● **Task requirements**:
Identify the line in which "CN1 pin 2: GND -> N_27" appears, then reproduce that line and all remaining lines of the records word for word.

##### Material provided #####

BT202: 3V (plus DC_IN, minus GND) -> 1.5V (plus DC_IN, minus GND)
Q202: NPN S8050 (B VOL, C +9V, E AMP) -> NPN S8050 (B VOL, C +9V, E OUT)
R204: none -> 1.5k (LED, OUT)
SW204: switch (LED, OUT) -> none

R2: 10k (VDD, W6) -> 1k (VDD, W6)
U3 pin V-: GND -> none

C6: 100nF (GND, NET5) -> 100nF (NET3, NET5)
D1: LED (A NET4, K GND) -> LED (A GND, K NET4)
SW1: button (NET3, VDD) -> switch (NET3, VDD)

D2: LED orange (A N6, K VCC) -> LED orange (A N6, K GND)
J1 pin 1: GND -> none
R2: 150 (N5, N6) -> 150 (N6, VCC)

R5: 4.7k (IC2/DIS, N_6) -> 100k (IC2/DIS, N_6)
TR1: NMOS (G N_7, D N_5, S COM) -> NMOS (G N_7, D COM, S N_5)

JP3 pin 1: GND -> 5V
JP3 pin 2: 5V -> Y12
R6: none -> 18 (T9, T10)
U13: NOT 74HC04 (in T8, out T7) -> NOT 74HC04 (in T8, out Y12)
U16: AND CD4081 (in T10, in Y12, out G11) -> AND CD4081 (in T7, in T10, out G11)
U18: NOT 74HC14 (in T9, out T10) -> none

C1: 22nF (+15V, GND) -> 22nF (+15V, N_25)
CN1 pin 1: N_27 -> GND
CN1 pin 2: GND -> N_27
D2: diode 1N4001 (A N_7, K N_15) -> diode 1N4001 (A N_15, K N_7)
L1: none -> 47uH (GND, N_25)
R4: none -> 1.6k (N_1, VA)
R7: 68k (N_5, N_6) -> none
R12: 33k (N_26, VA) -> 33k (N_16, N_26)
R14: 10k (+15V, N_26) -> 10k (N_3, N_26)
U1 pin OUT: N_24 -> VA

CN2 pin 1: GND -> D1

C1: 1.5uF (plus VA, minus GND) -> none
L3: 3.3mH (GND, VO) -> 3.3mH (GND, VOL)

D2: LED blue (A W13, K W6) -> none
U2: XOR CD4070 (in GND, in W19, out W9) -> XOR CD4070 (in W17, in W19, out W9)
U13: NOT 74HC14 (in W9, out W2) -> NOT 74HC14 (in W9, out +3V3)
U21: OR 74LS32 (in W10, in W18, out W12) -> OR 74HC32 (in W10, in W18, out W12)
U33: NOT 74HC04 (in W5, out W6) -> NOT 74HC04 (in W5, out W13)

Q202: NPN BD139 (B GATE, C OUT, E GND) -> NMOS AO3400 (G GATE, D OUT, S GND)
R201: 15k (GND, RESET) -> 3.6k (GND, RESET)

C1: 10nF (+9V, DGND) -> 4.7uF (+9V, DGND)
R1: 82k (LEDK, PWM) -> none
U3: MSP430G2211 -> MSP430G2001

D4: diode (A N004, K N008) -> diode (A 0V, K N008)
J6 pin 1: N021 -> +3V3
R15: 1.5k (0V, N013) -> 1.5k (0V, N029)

#####

● **Output of the task**:
CN1 pin 2: GND -> N_27
D2: diode 1N4001 (A N_7, K N_15) -> diode 1N4001 (A N_15, K N_7)
L1: none -> 47uH (GND, N_25)
R4: none -> 1.6k (N_1, VA)
R7: 68k (N_5, N_6) -> none
R12: 33k (N_26, VA) -> 33k (N_16, N_26)
R14: 10k (+15V, N_26) -> 10k (N_3, N_26)
U1 pin OUT: N_24 -> VA

CN2 pin 1: GND -> D1

C1: 1.5uF (plus VA, minus GND) -> none
L3: 3.3mH (GND, VO) -> 3.3mH (GND, VOL)

D2: LED blue (A W13, K W6) -> none
U2: XOR CD4070 (in GND, in W19, out W9) -> XOR CD4070 (in W17, in W19, out W9)
U13: NOT 74HC14 (in W9, out W2) -> NOT 74HC14 (in W9, out +3V3)
U21: OR 74LS32 (in W10, in W18, out W12) -> OR 74HC32 (in W10, in W18, out W12)
U33: NOT 74HC04 (in W5, out W6) -> NOT 74HC04 (in W5, out W13)

Q202: NPN BD139 (B GATE, C OUT, E GND) -> NMOS AO3400 (G GATE, D OUT, S GND)
R201: 15k (GND, RESET) -> 3.6k (GND, RESET)

C1: 10nF (+9V, DGND) -> 4.7uF (+9V, DGND)
R1: 82k (LEDK, PWM) -> none
U3: MSP430G2211 -> MSP430G2001

D4: diode (A N004, K N008) -> diode (A 0V, K N008)
J6 pin 1: N021 -> +3V3
R15: 1.5k (0V, N013) -> 1.5k (0V, N029)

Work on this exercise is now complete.